_Entries provided:_
══════

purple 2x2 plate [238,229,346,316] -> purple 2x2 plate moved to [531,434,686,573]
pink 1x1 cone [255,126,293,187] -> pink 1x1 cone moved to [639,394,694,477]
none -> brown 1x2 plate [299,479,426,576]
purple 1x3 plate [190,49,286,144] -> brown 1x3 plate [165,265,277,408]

══════

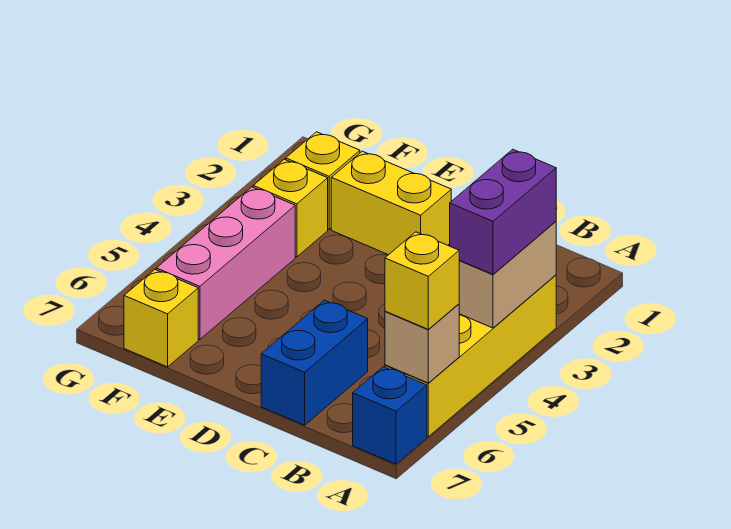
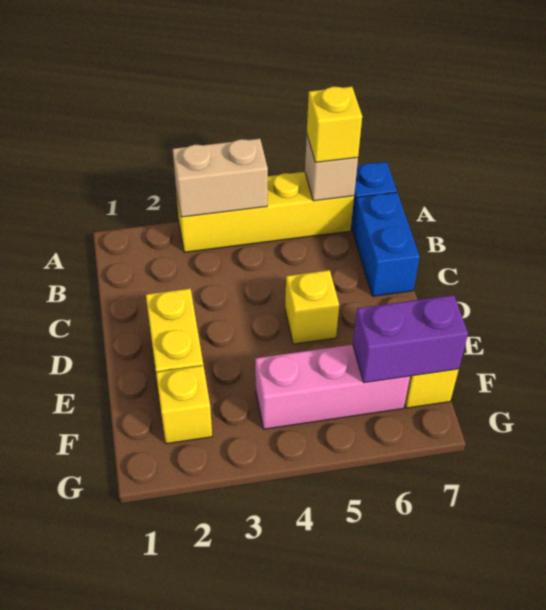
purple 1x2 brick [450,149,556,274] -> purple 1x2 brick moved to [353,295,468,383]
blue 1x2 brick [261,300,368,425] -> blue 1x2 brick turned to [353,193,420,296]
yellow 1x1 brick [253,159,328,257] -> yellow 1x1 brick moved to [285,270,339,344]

══════

Return, with no change at all, every line in the entries above from the line containing "purple 2x2 plate [238,229,346,316]" through the line containing "none -> brown 1x2 plate [299,479,426,576]".

purple 2x2 plate [238,229,346,316] -> purple 2x2 plate moved to [531,434,686,573]
pink 1x1 cone [255,126,293,187] -> pink 1x1 cone moved to [639,394,694,477]
none -> brown 1x2 plate [299,479,426,576]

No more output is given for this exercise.